#### [Work task]
Count every line below that holds the word "yellow", and give the number with no other words.

#### [Exercise data]
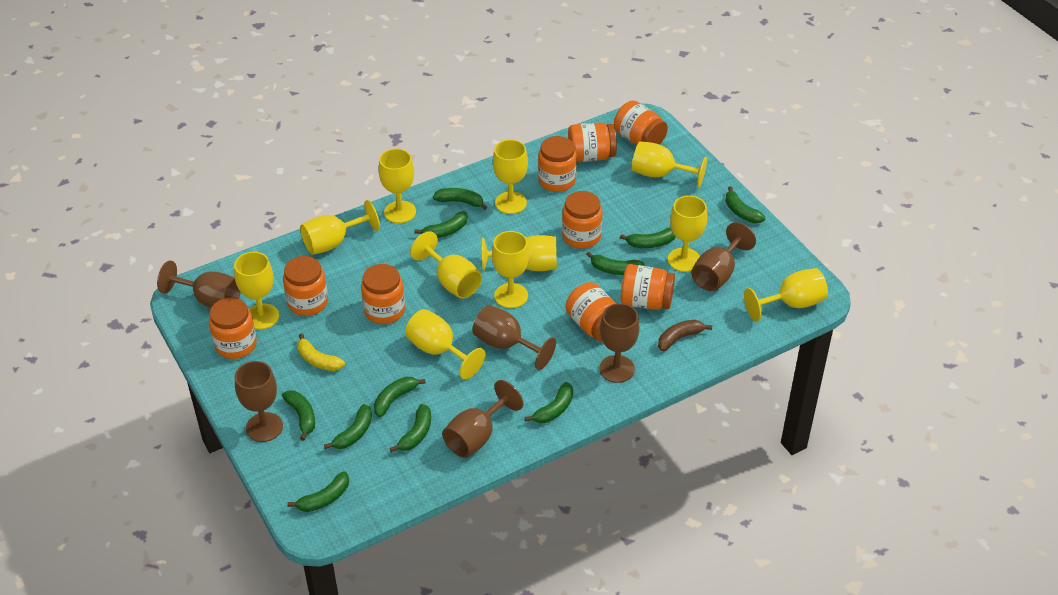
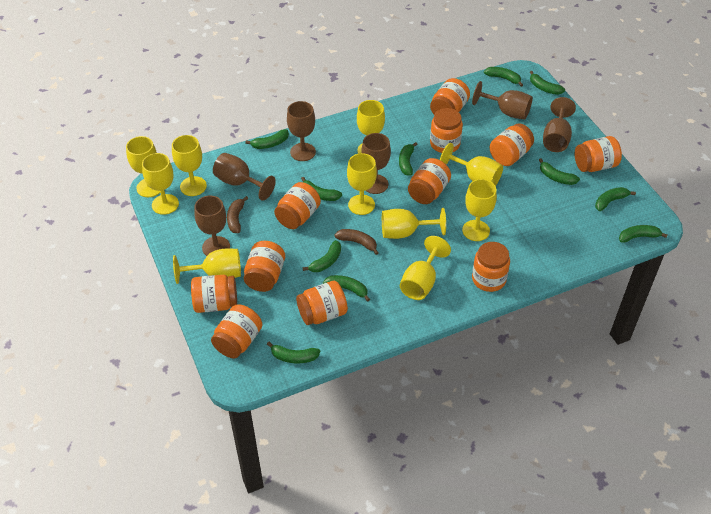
brown banana: 1 -> 2
orange jar: 9 -> 11
yellow banana: 1 -> 0
yellow goblet: 11 -> 10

#### [Solution to the exercise]
2